Dataset rows
++++++++++++++++++++
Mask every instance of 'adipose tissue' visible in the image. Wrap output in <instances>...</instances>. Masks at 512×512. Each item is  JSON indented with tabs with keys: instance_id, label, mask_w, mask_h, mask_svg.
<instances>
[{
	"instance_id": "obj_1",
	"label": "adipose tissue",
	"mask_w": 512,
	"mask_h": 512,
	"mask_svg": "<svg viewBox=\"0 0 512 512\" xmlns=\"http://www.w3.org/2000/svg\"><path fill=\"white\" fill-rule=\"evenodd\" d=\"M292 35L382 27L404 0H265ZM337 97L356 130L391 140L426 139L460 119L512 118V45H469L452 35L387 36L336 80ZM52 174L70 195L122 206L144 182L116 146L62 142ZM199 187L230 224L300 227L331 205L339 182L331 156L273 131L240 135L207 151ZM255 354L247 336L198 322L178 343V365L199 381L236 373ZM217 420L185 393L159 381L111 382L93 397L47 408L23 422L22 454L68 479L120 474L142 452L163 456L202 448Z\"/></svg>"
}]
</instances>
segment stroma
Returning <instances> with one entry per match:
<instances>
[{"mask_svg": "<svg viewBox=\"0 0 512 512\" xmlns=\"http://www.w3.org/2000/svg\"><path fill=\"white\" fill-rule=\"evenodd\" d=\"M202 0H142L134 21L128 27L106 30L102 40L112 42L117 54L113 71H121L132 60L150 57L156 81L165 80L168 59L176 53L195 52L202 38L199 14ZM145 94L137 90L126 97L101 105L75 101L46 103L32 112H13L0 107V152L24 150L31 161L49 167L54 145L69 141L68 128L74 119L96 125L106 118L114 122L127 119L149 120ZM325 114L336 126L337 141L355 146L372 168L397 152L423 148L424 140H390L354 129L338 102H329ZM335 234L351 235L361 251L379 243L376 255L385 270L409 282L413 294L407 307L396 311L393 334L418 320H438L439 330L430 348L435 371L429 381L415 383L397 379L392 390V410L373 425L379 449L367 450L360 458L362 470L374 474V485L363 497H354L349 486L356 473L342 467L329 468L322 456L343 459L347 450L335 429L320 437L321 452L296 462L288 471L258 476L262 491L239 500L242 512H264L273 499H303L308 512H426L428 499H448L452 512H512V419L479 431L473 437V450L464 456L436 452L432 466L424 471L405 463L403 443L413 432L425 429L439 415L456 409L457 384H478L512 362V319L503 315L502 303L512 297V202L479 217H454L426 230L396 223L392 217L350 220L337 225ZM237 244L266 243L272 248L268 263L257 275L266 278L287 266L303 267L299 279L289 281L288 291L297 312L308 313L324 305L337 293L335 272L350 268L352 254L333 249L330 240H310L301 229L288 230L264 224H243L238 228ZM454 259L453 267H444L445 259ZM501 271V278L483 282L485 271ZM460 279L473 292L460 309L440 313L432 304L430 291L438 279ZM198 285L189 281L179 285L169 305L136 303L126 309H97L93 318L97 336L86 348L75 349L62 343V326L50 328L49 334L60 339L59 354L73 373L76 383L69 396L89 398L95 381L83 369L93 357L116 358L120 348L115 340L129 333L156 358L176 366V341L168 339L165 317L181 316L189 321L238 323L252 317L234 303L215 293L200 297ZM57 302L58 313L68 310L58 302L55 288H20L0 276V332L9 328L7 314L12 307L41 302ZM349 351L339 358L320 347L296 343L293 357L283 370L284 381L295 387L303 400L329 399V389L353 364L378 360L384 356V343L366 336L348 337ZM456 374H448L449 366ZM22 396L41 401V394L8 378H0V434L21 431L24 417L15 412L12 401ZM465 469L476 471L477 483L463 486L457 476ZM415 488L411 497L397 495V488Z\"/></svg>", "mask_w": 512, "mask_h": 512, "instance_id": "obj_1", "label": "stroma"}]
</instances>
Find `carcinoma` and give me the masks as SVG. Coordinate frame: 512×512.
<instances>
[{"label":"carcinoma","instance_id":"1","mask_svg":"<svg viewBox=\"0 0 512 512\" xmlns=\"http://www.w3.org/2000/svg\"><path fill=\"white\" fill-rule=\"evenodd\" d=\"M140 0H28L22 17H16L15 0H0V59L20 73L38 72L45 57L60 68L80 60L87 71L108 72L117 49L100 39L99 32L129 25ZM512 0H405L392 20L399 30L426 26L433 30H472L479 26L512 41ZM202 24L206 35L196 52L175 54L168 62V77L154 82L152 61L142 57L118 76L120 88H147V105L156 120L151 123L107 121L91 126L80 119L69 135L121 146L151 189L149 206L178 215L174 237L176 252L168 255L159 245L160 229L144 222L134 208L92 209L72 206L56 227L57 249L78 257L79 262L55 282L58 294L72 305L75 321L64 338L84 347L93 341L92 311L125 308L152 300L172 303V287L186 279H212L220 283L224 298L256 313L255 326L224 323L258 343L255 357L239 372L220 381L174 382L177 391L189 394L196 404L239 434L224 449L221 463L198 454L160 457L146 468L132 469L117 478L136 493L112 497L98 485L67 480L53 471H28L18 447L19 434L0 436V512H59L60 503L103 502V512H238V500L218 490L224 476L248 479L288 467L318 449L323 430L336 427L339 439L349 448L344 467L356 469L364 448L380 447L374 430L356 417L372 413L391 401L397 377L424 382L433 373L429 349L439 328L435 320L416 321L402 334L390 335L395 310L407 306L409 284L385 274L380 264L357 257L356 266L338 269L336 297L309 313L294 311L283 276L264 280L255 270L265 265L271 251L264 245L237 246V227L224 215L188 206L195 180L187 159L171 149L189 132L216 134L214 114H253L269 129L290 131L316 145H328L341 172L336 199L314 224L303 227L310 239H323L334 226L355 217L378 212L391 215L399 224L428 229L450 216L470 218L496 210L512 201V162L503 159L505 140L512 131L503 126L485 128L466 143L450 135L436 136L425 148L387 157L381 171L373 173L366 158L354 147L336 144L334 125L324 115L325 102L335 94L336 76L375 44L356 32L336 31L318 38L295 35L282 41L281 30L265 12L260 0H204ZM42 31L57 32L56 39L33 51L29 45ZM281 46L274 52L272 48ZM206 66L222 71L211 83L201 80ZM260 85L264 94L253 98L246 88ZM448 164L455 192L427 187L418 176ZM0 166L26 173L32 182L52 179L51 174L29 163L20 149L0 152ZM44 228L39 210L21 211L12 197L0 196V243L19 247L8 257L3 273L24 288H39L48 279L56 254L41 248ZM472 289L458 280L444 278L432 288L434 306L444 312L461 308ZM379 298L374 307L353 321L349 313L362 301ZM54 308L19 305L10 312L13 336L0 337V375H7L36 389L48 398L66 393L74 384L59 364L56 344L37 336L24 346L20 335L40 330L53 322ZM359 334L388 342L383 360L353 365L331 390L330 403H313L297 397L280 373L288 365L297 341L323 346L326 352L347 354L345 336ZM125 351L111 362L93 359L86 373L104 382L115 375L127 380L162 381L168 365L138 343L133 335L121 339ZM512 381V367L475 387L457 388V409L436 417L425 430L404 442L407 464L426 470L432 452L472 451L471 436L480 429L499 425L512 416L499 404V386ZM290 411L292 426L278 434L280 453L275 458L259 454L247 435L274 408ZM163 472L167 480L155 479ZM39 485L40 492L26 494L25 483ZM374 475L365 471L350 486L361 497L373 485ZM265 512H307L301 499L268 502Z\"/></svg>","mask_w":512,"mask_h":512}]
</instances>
++++++++++++++++++++
### TASK DESCRIPTION
Output the listing above without altering a single character.

### TASK SOLUTION
Mask every instance of 'adipose tissue' visible in the image. Wrap output in <instances>...</instances>. Masks at 512×512. Each item is  JSON indented with tabs with keys: instance_id, label, mask_w, mask_h, mask_svg.
<instances>
[{
	"instance_id": "obj_1",
	"label": "adipose tissue",
	"mask_w": 512,
	"mask_h": 512,
	"mask_svg": "<svg viewBox=\"0 0 512 512\" xmlns=\"http://www.w3.org/2000/svg\"><path fill=\"white\" fill-rule=\"evenodd\" d=\"M292 35L382 27L404 0H265ZM337 97L356 130L391 140L426 139L460 119L512 118V45H469L452 35L387 36L336 80ZM52 174L70 195L122 206L144 182L116 146L62 142ZM199 187L230 224L300 227L331 205L339 182L331 156L273 131L240 135L207 151ZM255 354L247 336L198 322L178 343V365L199 381L236 373ZM217 420L185 393L159 381L111 382L93 397L47 408L23 422L22 454L68 479L120 474L142 452L163 456L202 448Z\"/></svg>"
}]
</instances>
segment stroma
Returning <instances> with one entry per match:
<instances>
[{"mask_svg": "<svg viewBox=\"0 0 512 512\" xmlns=\"http://www.w3.org/2000/svg\"><path fill=\"white\" fill-rule=\"evenodd\" d=\"M202 0H142L134 21L128 27L106 30L102 40L112 42L117 54L113 71H121L132 60L150 57L156 81L165 80L168 59L176 53L195 52L202 38L199 14ZM145 94L137 90L126 97L101 105L75 101L46 103L32 112H13L0 107V152L24 150L31 161L49 167L54 145L69 141L68 128L74 119L96 125L106 118L114 122L127 119L149 120ZM325 114L336 126L337 141L355 146L372 168L397 152L423 148L424 140H390L354 129L338 102H329ZM335 234L351 235L361 251L379 243L376 255L385 270L409 282L413 294L407 307L396 311L393 334L418 320H438L439 330L430 348L435 371L429 381L415 383L397 379L392 390V410L373 425L379 449L367 450L360 458L362 470L374 474V485L363 497H354L349 486L356 473L342 467L329 468L322 456L343 459L347 450L335 429L320 437L321 452L296 462L288 471L258 476L262 491L239 500L242 512H264L273 499H303L308 512H426L428 499H448L452 512H512V419L479 431L473 437V450L464 456L436 452L432 466L424 471L405 463L403 443L413 432L425 429L439 415L456 409L457 384H478L512 362V319L503 315L502 303L512 297V202L479 217H454L426 230L396 223L392 217L350 220L337 225ZM237 244L266 243L272 248L268 263L257 275L266 278L287 266L303 267L299 279L289 281L288 291L297 312L308 313L324 305L337 293L335 272L350 268L352 254L333 249L330 240H310L301 229L288 230L264 224H243L238 228ZM454 259L453 267H444L445 259ZM501 271V278L483 282L485 271ZM460 279L473 292L460 309L440 313L432 304L430 291L438 279ZM198 285L189 281L179 285L169 305L136 303L126 309H97L93 318L97 336L86 348L75 349L62 343V326L50 328L49 334L60 339L59 354L73 373L76 383L69 396L89 398L95 381L83 369L93 357L116 358L120 348L115 340L129 333L156 358L176 366V341L168 339L165 317L181 316L189 321L238 323L252 317L234 303L215 293L200 297ZM57 302L58 313L68 310L58 302L55 288H20L0 276V332L9 328L7 314L12 307L41 302ZM349 351L339 358L320 347L296 343L293 357L283 370L284 381L295 387L303 400L329 399V389L353 364L378 360L384 356V343L366 336L348 337ZM456 374H448L449 366ZM22 396L41 401V394L8 378H0V434L21 431L24 417L15 412L12 401ZM465 469L476 471L477 483L463 486L457 476ZM415 488L411 497L397 495V488Z\"/></svg>", "mask_w": 512, "mask_h": 512, "instance_id": "obj_1", "label": "stroma"}]
</instances>
Find `carcinoma` and give me the masks as SVG. Coordinate frame: 512×512.
<instances>
[{"label":"carcinoma","instance_id":"1","mask_svg":"<svg viewBox=\"0 0 512 512\" xmlns=\"http://www.w3.org/2000/svg\"><path fill=\"white\" fill-rule=\"evenodd\" d=\"M140 0H28L22 17H16L15 0H0V59L20 73L38 72L45 57L60 68L80 60L87 71L108 72L117 49L100 39L99 32L129 25ZM512 0H405L392 20L399 30L426 26L433 30H472L479 26L512 41ZM202 24L206 35L196 52L175 54L168 62V77L154 82L152 61L142 57L118 76L120 88H147V105L156 120L151 123L107 121L91 126L80 119L69 135L121 146L151 189L149 206L178 215L174 237L176 252L168 255L159 245L160 229L144 222L134 208L92 209L72 206L56 227L57 249L78 257L79 262L55 282L58 294L72 305L75 321L64 338L84 347L93 341L92 311L125 308L152 300L172 303V287L186 279H212L220 283L224 298L256 313L255 326L224 323L258 343L255 357L239 372L220 381L174 382L177 391L189 394L196 404L239 434L224 449L221 463L198 454L160 457L146 468L132 469L117 478L136 493L112 497L98 485L67 480L53 471H28L18 447L19 434L0 436V512H59L60 503L103 502V512H238V500L218 490L224 476L248 479L288 467L318 449L323 430L336 427L339 439L349 448L344 467L356 469L364 448L380 447L374 430L356 417L372 413L391 401L397 377L424 382L433 373L429 349L439 328L435 320L416 321L402 334L390 335L395 310L407 306L409 284L385 274L380 264L357 257L356 266L338 269L336 297L309 313L294 311L283 276L264 280L255 270L265 265L271 251L264 245L237 246V227L224 215L188 206L195 180L187 159L171 149L189 132L216 134L214 114H253L269 129L290 131L316 145H328L341 172L336 199L314 224L303 227L310 239H323L334 226L355 217L378 212L391 215L399 224L428 229L450 216L470 218L496 210L512 201V162L503 159L505 140L512 131L503 126L485 128L466 143L450 135L436 136L425 148L387 157L381 171L373 173L366 158L354 147L336 144L334 125L324 115L325 102L335 94L336 76L375 44L356 32L336 31L318 38L295 35L282 41L281 30L265 12L260 0H204ZM42 31L57 32L56 39L33 51L29 45ZM281 46L274 52L272 48ZM206 66L222 71L211 83L201 80ZM260 85L264 94L253 98L246 88ZM448 164L455 192L427 187L418 176ZM0 166L26 173L32 182L52 179L51 174L29 163L20 149L0 152ZM44 228L39 210L21 211L12 197L0 196V243L19 247L8 257L3 273L24 288H39L48 279L56 254L41 248ZM472 289L458 280L444 278L432 288L434 306L444 312L461 308ZM379 298L374 307L353 321L349 313L362 301ZM54 308L19 305L10 312L13 336L0 337V375H7L36 389L48 398L66 393L74 384L59 364L56 344L37 336L24 346L20 335L40 330L53 322ZM359 334L388 342L383 360L353 365L331 390L330 403H313L297 397L280 373L288 365L297 341L323 346L326 352L347 354L345 336ZM125 351L111 362L93 359L86 373L104 382L115 375L127 380L162 381L168 365L138 343L133 335L121 339ZM512 381V367L475 387L457 388V409L436 417L425 430L404 442L407 464L426 470L432 452L472 451L471 436L480 429L499 425L512 416L499 404V386ZM290 411L292 426L278 434L280 453L275 458L259 454L247 435L274 408ZM163 472L167 480L155 479ZM39 485L40 492L26 494L25 483ZM374 475L365 471L350 486L361 497L373 485ZM265 512H307L301 499L268 502Z\"/></svg>","mask_w":512,"mask_h":512}]
</instances>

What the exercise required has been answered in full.